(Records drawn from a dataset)
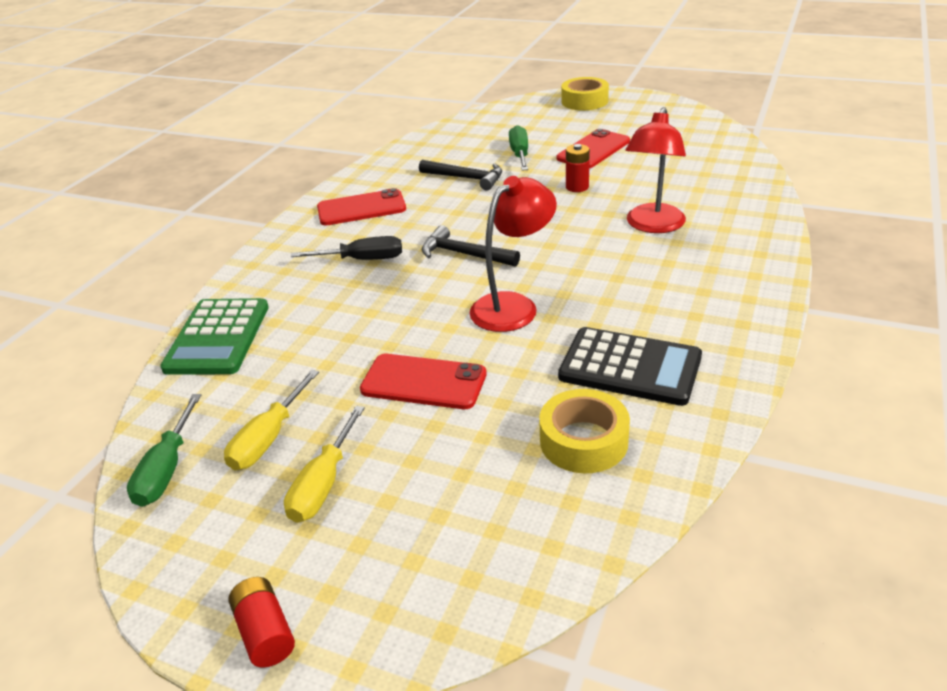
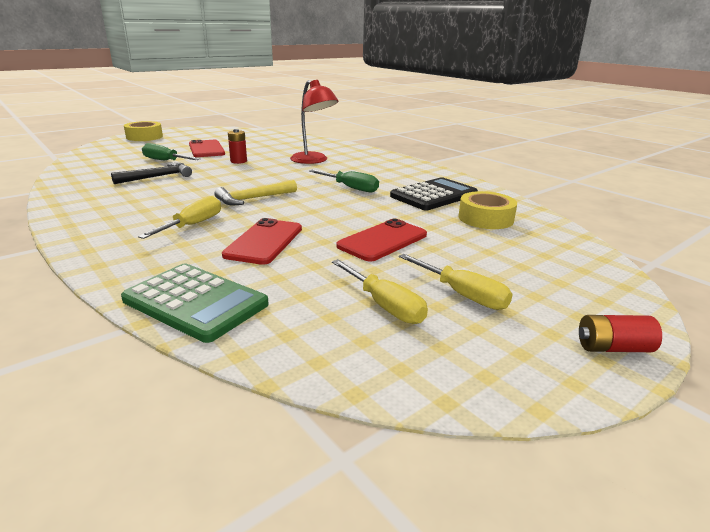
camera: 65 degrees left, 10 degrees down
(167, 469) = (376, 364): green screwdriver -> green screwdriver (350, 188)
(361, 208) = (114, 210): red phone -> red phone (264, 241)
(362, 260) = (193, 225): black screwdriver -> yellow screwdriver
(463, 254) = (253, 199): black hammer -> yellow hammer
(513, 306) = (336, 202): red lamp -> none

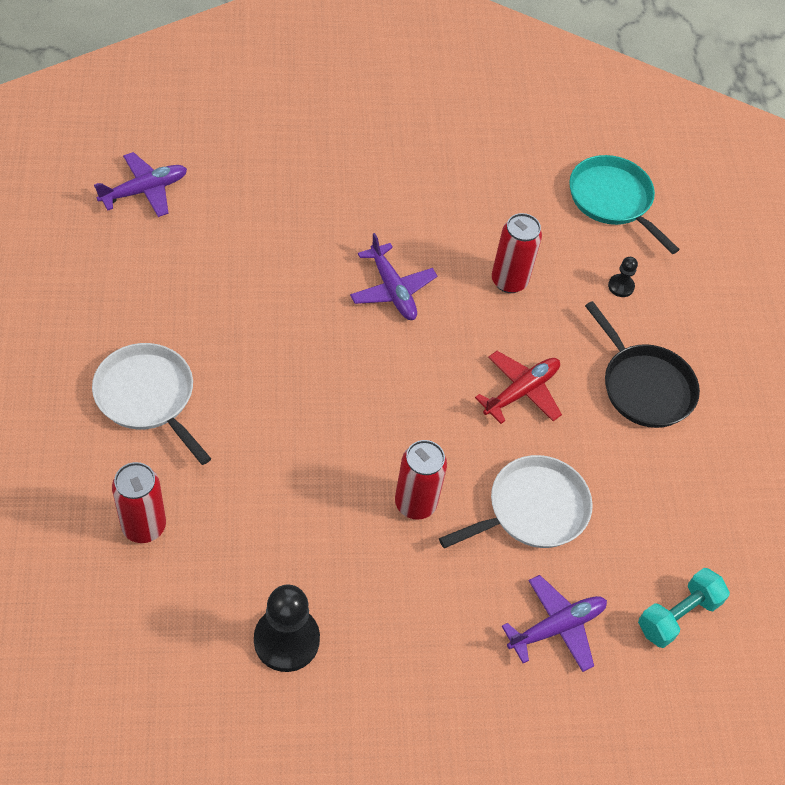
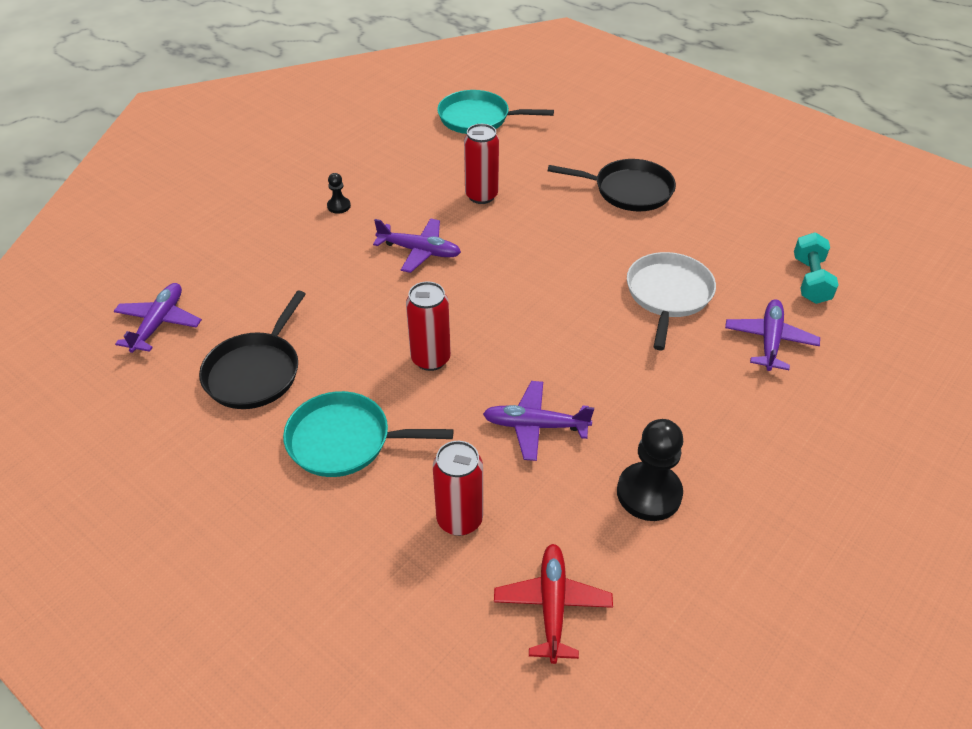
camera: 40 degrees left, 10 degrees down
(147, 396) = (344, 440): white pan -> turquoise pan
(157, 288) = (255, 372): none -> black pan
(280, 512) = (535, 426): none -> purple plane
(415, 503) = (604, 348): red can -> red can (430, 359)
(521, 391) = (572, 243): red plane -> red plane (552, 605)
(621, 286) = (544, 154): black pawn -> black pawn (339, 206)

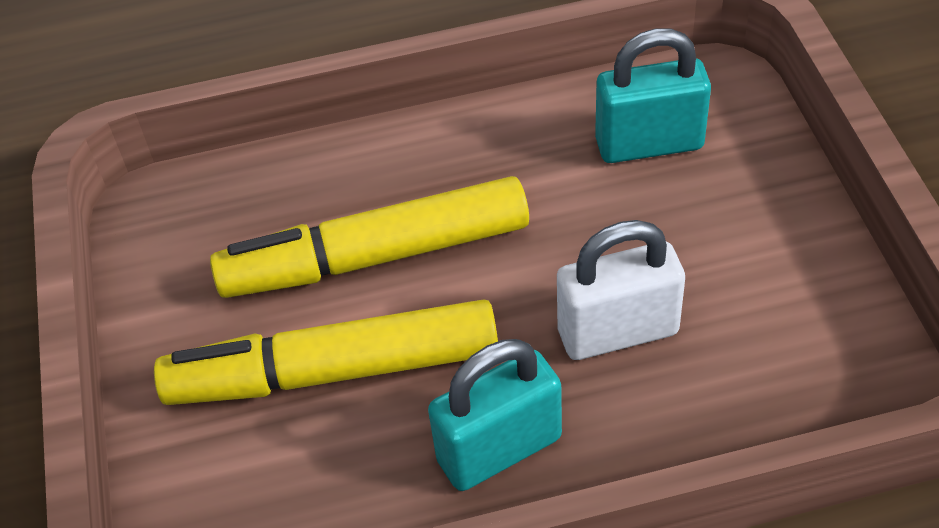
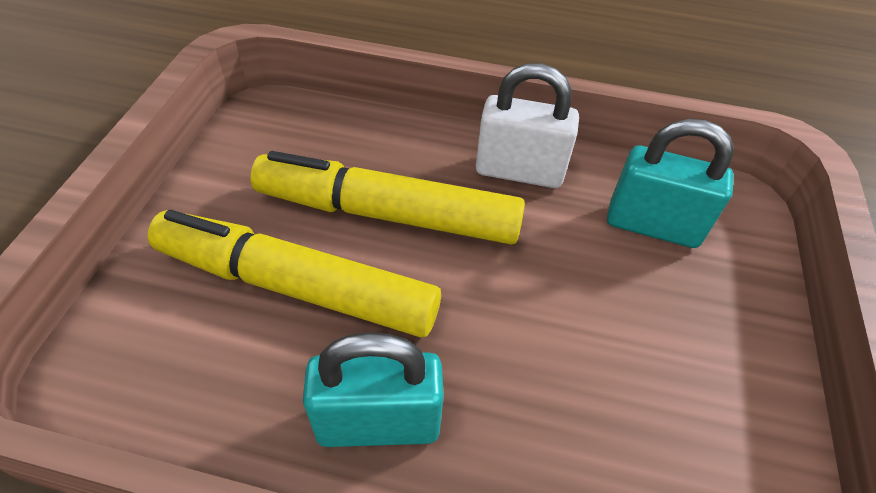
camera: 20 degrees right, 0 degrees up
(617, 332) = (541, 369): white padlock -> white padlock (519, 171)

**What to work on:** Pictures don't belong in the copy. Transcribe every record exactly as it appears.

**Answer to the problem:**
camera: 65 degrees left, 10 degrees down
(167, 469) = (376, 364): green screwdriver -> green screwdriver (350, 188)
(361, 208) = (114, 210): red phone -> red phone (264, 241)
(362, 260) = (193, 225): black screwdriver -> yellow screwdriver
(463, 254) = (253, 199): black hammer -> yellow hammer
(513, 306) = (336, 202): red lamp -> none

camera: 40 degrees left, 10 degrees down
(147, 396) = (344, 440): white pan -> turquoise pan
(157, 288) = (255, 372): none -> black pan
(280, 512) = (535, 426): none -> purple plane
(415, 503) = (604, 348): red can -> red can (430, 359)
(521, 391) = (572, 243): red plane -> red plane (552, 605)
(621, 286) = (544, 154): black pawn -> black pawn (339, 206)

camera: 20 degrees right, 0 degrees up
(617, 332) = (541, 369): white padlock -> white padlock (519, 171)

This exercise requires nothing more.